■ EXERCISE BRIEF ■
Determine how many lines of the material hold the string "plate" and reply with only that number.

■ PROVIDED DATA ■

⟨

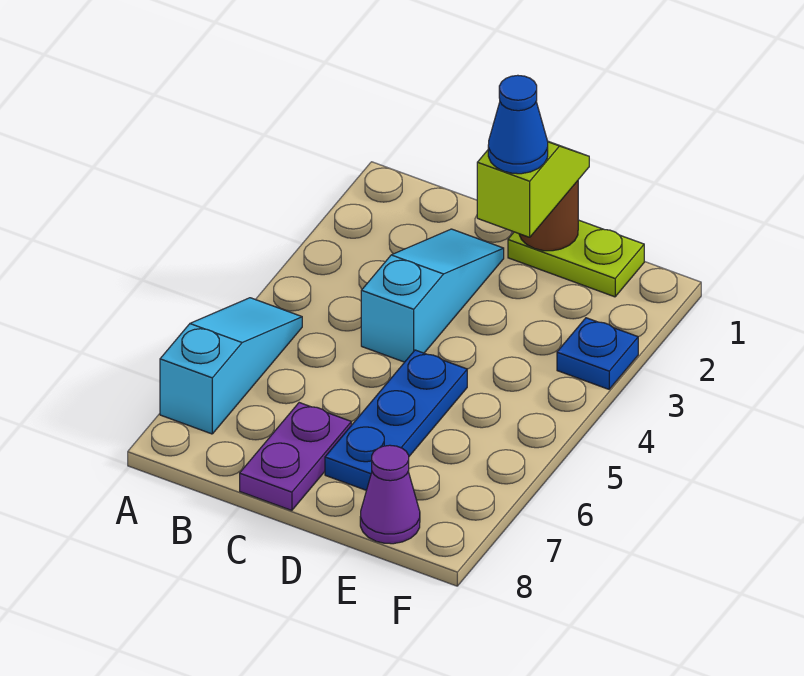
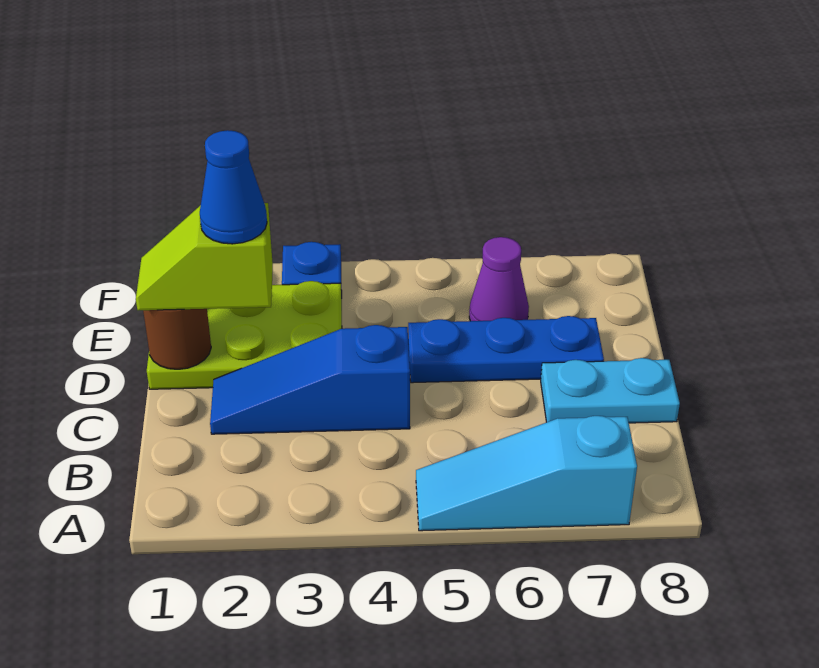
cyan slope C2:C4 level 1 top 4 -> blue slope C2:C4 level 1 top 4
purple plate C7:C8 level 1 -> cyan plate C7:C8 level 1
lime plate D1:E1 level 1 -> lime plate D1:E3 level 1
purple cone E8 level 1 -> purple cone E6 level 1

⟩

■ WRITTEN ANSWER ■
2